SOURCE MATERIAL:
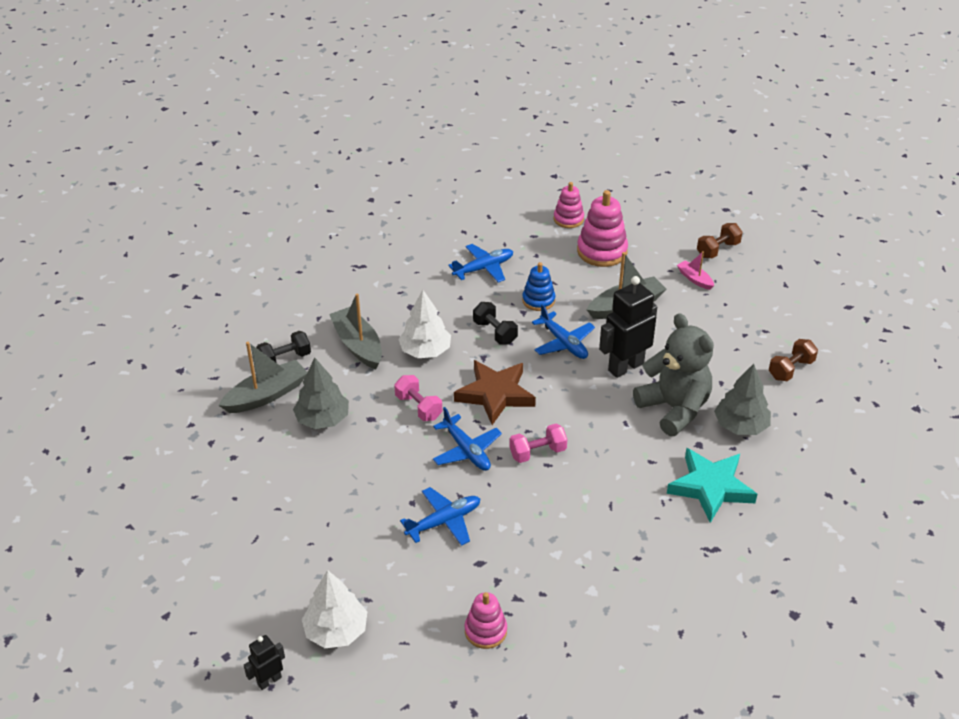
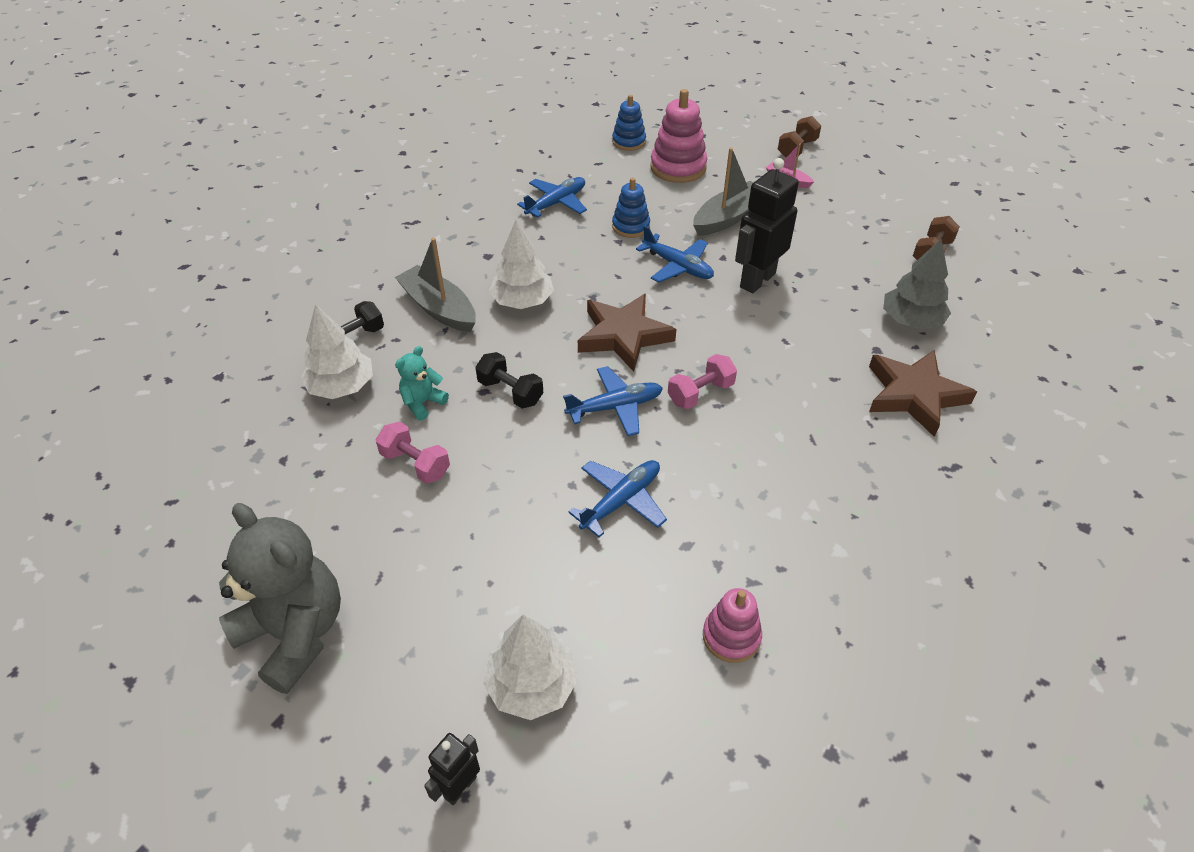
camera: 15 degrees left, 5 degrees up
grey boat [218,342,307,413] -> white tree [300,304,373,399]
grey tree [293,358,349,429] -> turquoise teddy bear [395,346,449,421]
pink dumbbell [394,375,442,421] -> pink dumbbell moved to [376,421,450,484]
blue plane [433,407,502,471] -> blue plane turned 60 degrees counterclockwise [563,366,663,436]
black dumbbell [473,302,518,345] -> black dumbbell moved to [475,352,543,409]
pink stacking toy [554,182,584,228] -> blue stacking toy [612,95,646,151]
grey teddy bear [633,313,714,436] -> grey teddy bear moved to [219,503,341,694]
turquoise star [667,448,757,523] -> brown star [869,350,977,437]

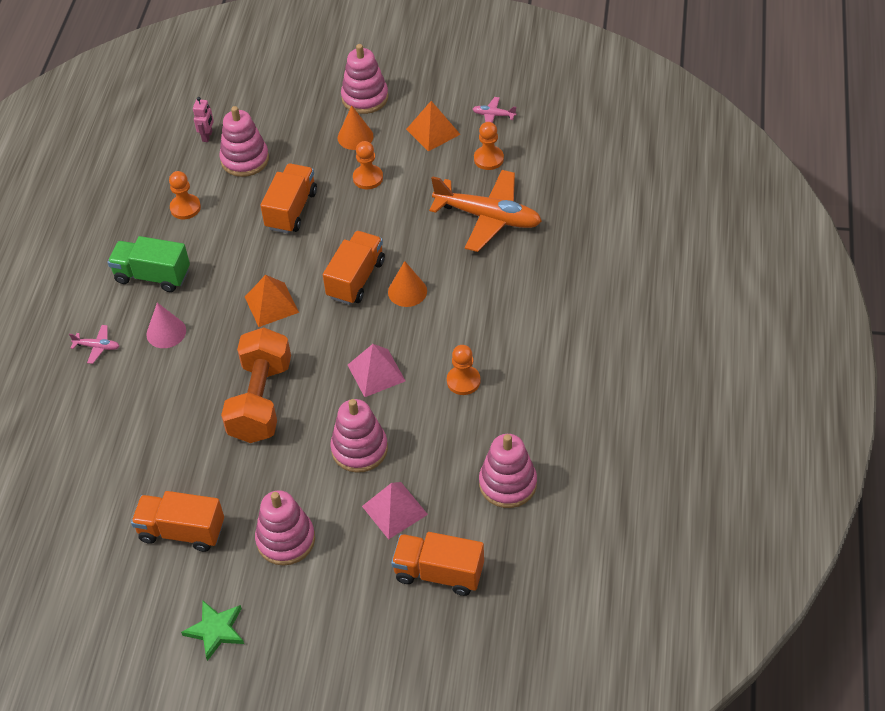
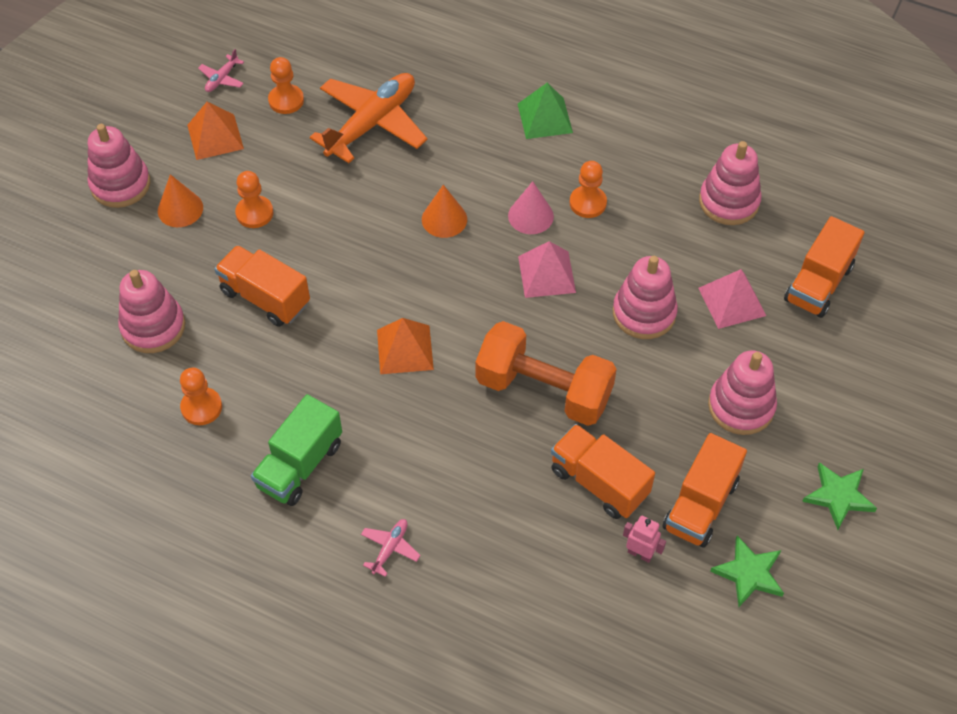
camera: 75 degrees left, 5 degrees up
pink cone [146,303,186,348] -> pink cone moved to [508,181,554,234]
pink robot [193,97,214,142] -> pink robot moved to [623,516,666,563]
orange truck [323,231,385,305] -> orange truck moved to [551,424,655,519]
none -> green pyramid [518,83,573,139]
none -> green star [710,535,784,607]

EXERCISE DESCRIPTION: Which lines in the data above hold the string "bear"? Return each of them.

TASK OUTPUT:
grey tree [293,358,349,429] -> turquoise teddy bear [395,346,449,421]
grey teddy bear [633,313,714,436] -> grey teddy bear moved to [219,503,341,694]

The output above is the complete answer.